=== WORK TO DO ===
Rewrite the lines in the records as a numbered list, leaving out blank lines and the pictures.

=== THE RECORDS ===
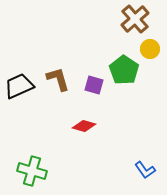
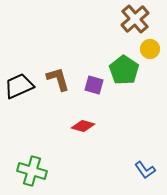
red diamond: moved 1 px left
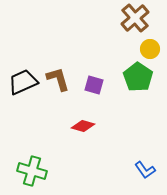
brown cross: moved 1 px up
green pentagon: moved 14 px right, 7 px down
black trapezoid: moved 4 px right, 4 px up
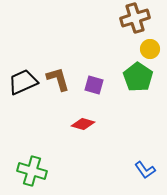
brown cross: rotated 24 degrees clockwise
red diamond: moved 2 px up
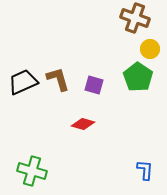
brown cross: rotated 36 degrees clockwise
blue L-shape: rotated 140 degrees counterclockwise
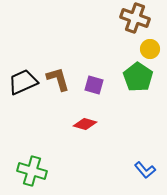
red diamond: moved 2 px right
blue L-shape: rotated 135 degrees clockwise
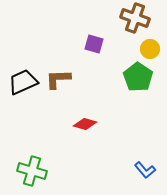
brown L-shape: rotated 76 degrees counterclockwise
purple square: moved 41 px up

=== ANSWER FOR THE TASK ===
1. red diamond: moved 1 px left
2. brown cross: moved 1 px up
3. green pentagon: moved 14 px right, 7 px down
4. black trapezoid: moved 4 px right, 4 px up
5. brown cross: rotated 24 degrees clockwise
6. red diamond: moved 2 px up
7. brown cross: rotated 36 degrees clockwise
8. blue L-shape: rotated 140 degrees counterclockwise
9. red diamond: moved 2 px right
10. blue L-shape: rotated 135 degrees clockwise
11. brown L-shape: rotated 76 degrees counterclockwise
12. purple square: moved 41 px up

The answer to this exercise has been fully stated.